### WHAT THE TASK ASKS
Where a record contains a picture, omit it; otherwise reproduce the listing exactly.

▶

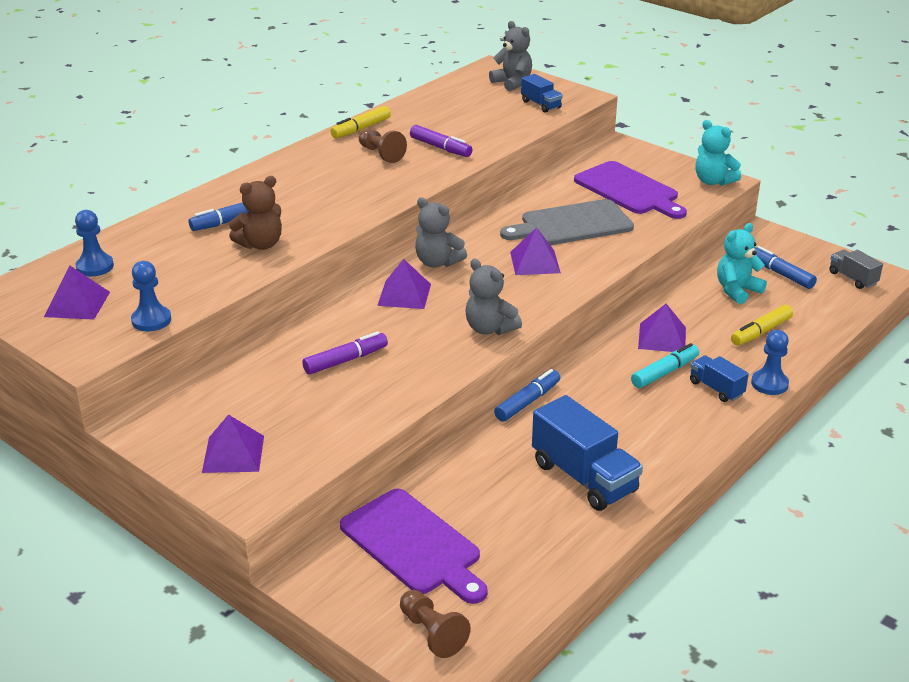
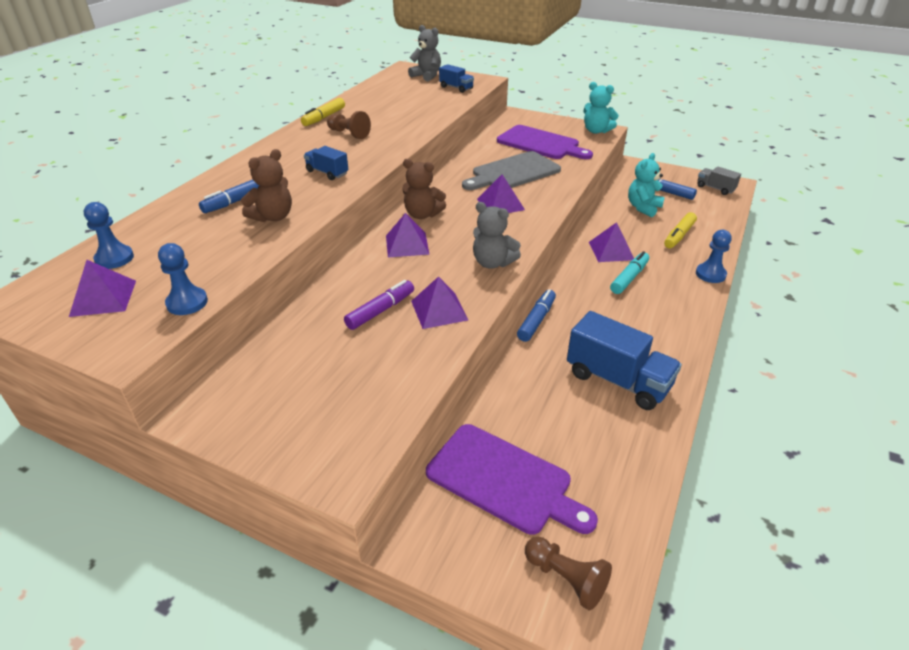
camera: 15 degrees left, 5 degrees up
(233, 454) = (307, 426): purple pyramid -> purple pyramid (439, 310)
(437, 262) = (422, 214): grey teddy bear -> brown teddy bear
(440, 148) = (395, 124): purple marker -> none
(716, 388) = (674, 284): blue truck -> blue truck (327, 173)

◀

### RESULT OF THE EXERCISE
camera: 15 degrees left, 5 degrees up
(233, 454) = (307, 426): purple pyramid -> purple pyramid (439, 310)
(437, 262) = (422, 214): grey teddy bear -> brown teddy bear
(440, 148) = (395, 124): purple marker -> none
(716, 388) = (674, 284): blue truck -> blue truck (327, 173)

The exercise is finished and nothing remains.